What the task requires: Take each line in the entries below that holds "turned" and show it.
Records to use Start Marker
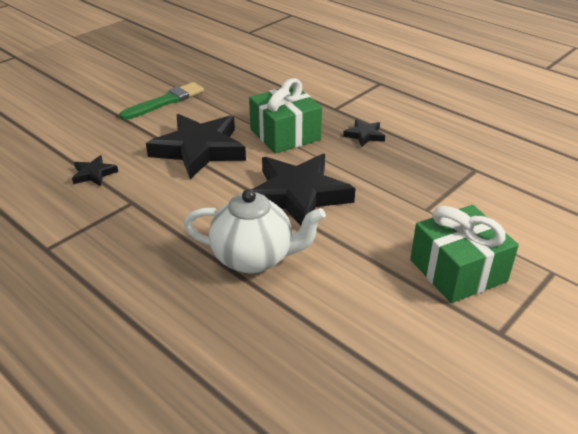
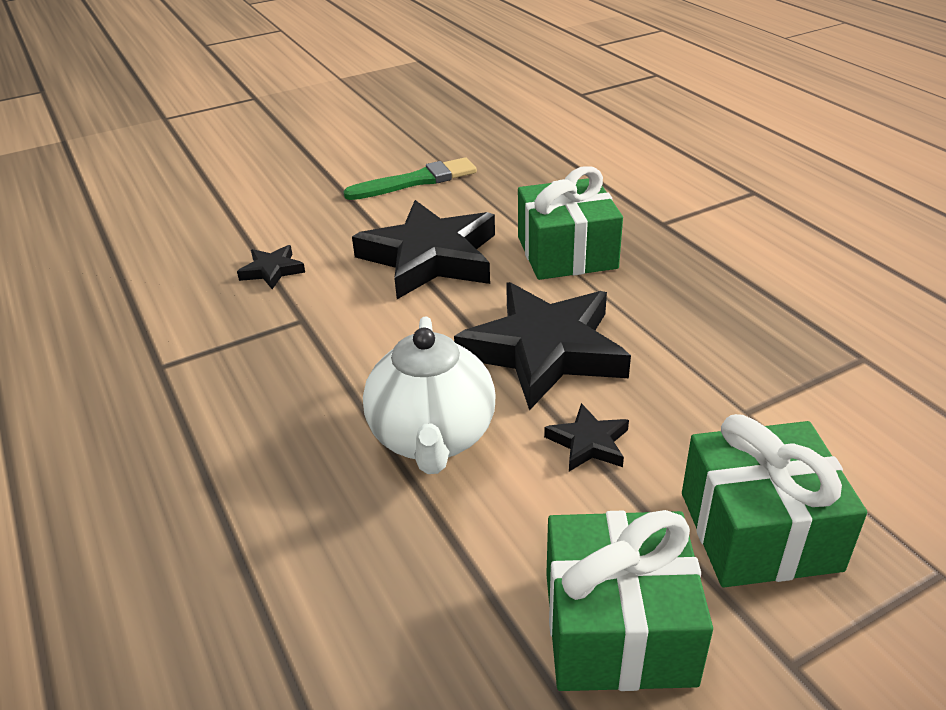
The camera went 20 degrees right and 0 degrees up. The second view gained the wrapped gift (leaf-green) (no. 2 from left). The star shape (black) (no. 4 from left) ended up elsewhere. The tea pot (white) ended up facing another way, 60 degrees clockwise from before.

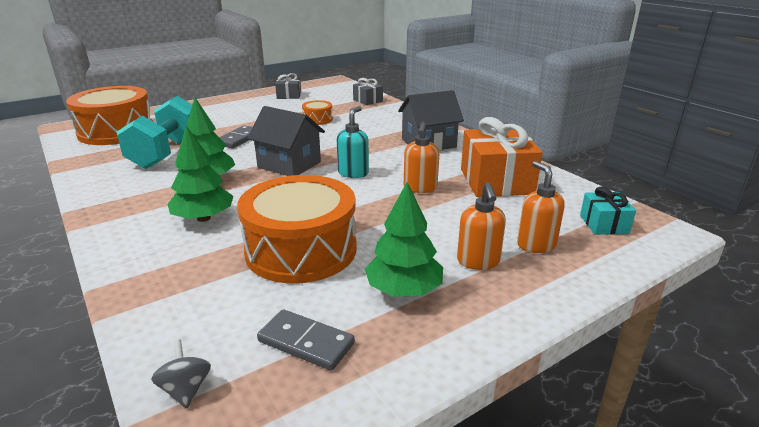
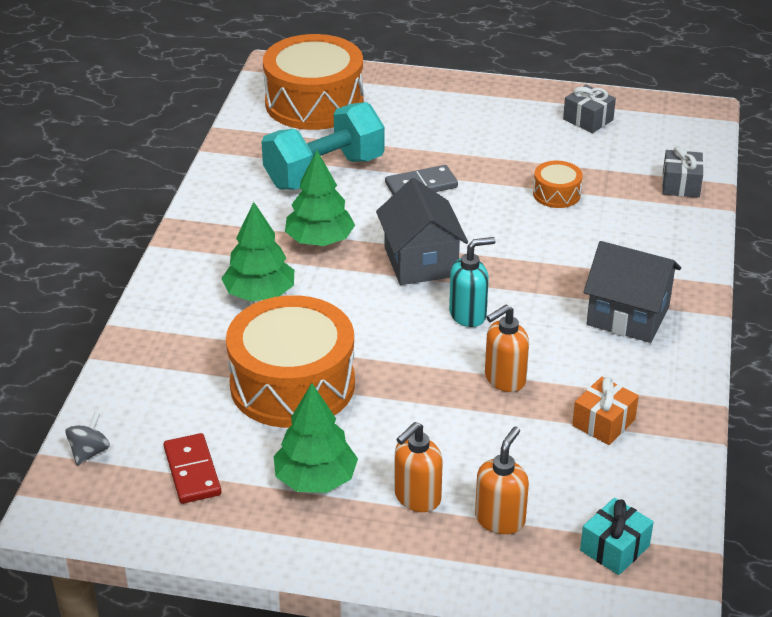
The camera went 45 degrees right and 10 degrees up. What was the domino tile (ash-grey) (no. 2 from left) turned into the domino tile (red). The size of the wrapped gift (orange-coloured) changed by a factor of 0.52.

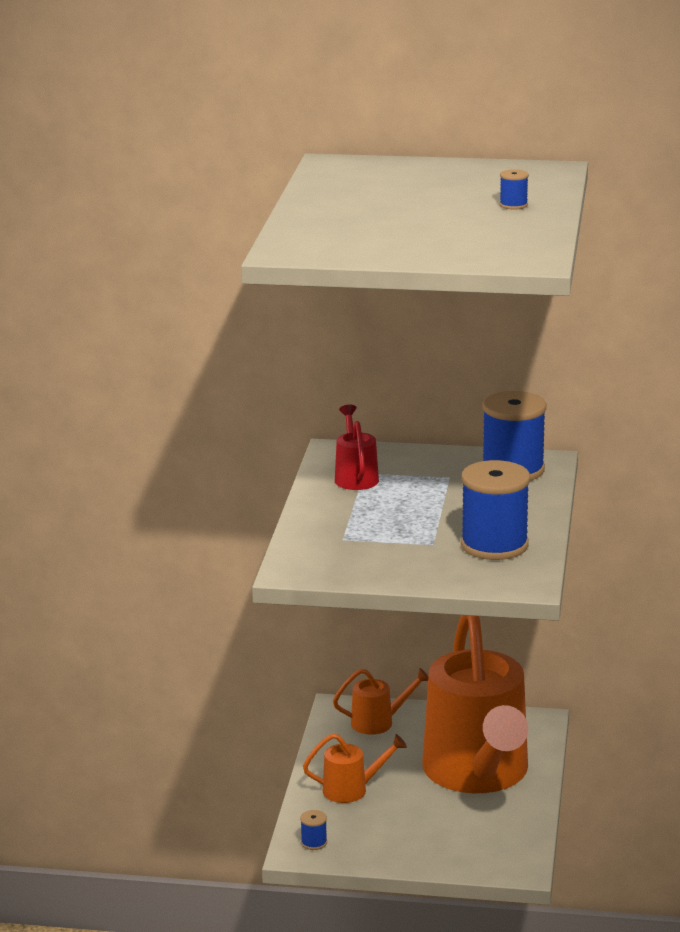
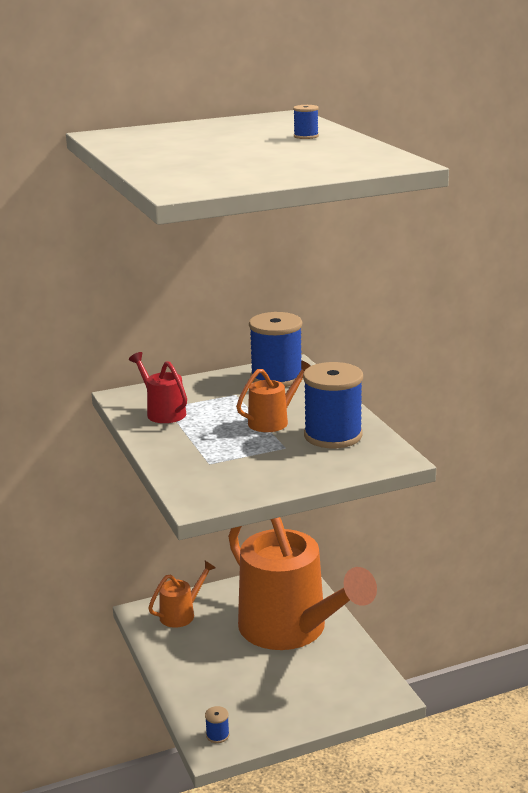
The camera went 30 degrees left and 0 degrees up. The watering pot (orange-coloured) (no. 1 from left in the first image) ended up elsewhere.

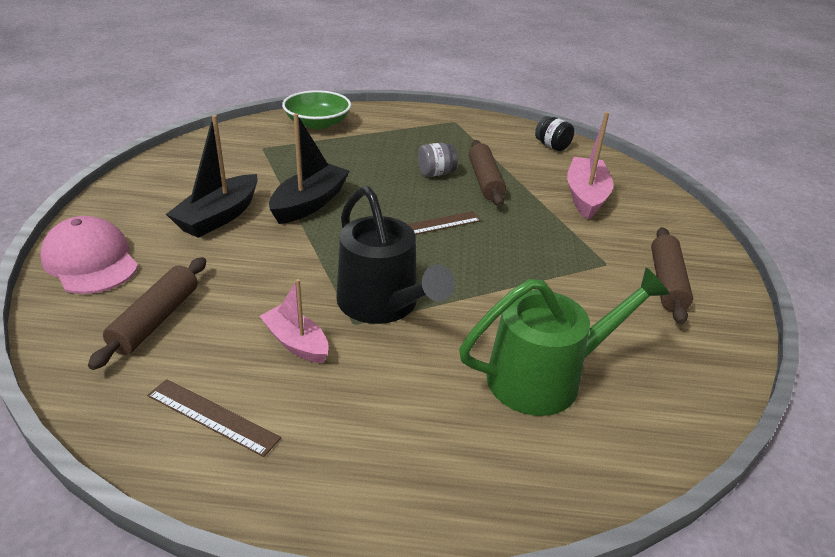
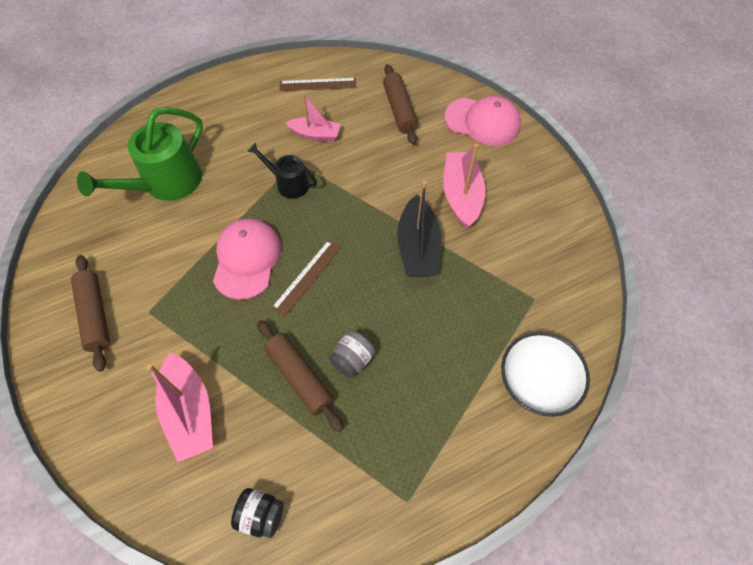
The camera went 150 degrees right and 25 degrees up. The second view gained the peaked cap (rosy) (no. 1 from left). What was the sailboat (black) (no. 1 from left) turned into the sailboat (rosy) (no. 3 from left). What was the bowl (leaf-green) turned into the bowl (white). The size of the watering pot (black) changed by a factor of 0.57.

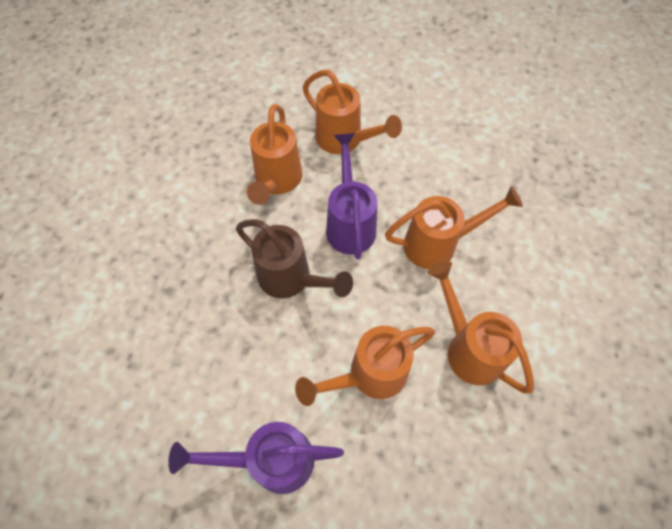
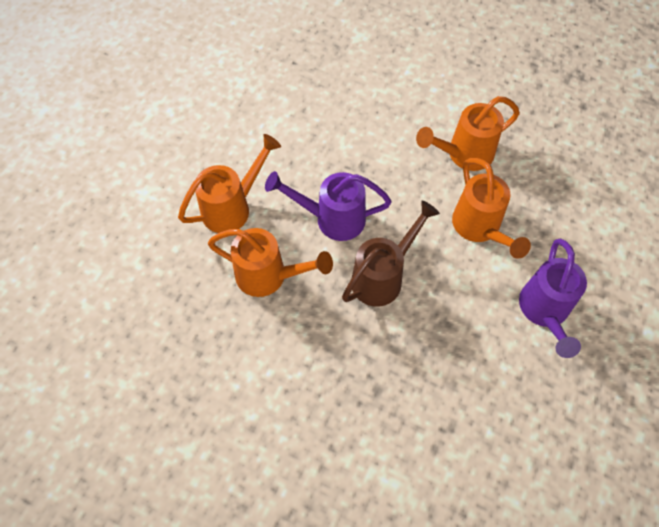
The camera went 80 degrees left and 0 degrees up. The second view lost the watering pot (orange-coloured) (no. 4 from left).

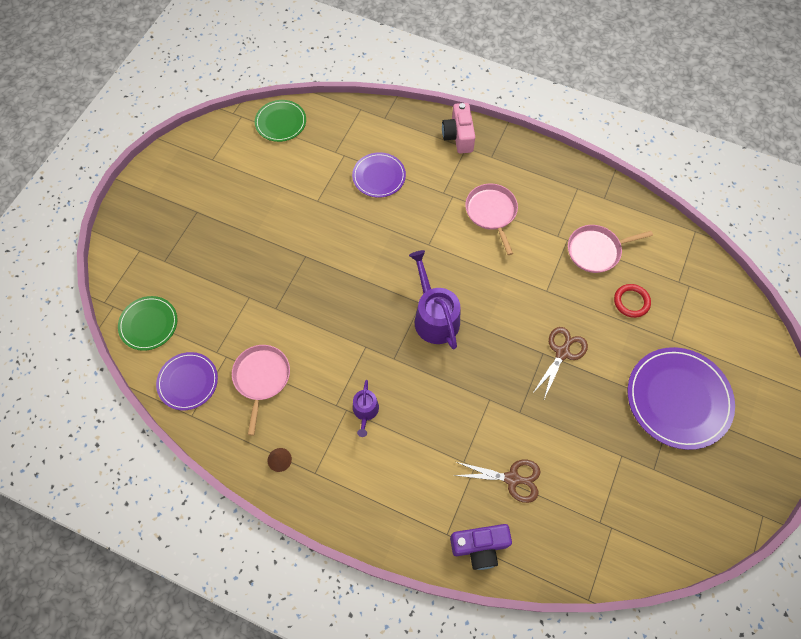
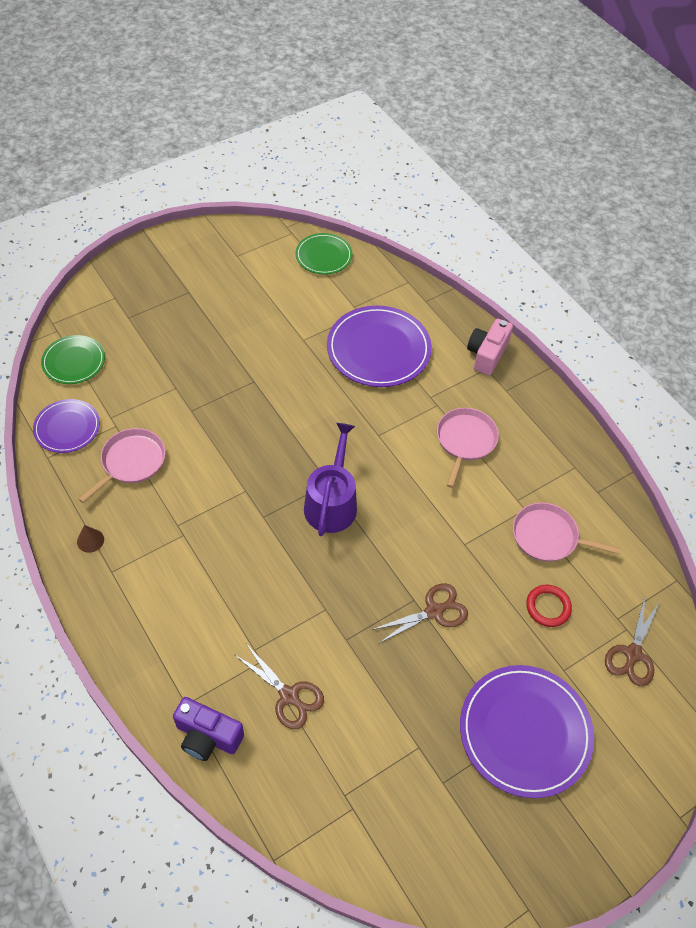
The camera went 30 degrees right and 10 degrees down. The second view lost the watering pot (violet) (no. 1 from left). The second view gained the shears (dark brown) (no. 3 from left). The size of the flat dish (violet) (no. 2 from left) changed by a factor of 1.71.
Records to use End Marker
Solution to the problem:
The camera went 45 degrees right and 10 degrees up. What was the domino tile (ash-grey) (no. 2 from left) turned into the domino tile (red). The size of the wrapped gift (orange-coloured) changed by a factor of 0.52.
The camera went 150 degrees right and 25 degrees up. The second view gained the peaked cap (rosy) (no. 1 from left). What was the sailboat (black) (no. 1 from left) turned into the sailboat (rosy) (no. 3 from left). What was the bowl (leaf-green) turned into the bowl (white). The size of the watering pot (black) changed by a factor of 0.57.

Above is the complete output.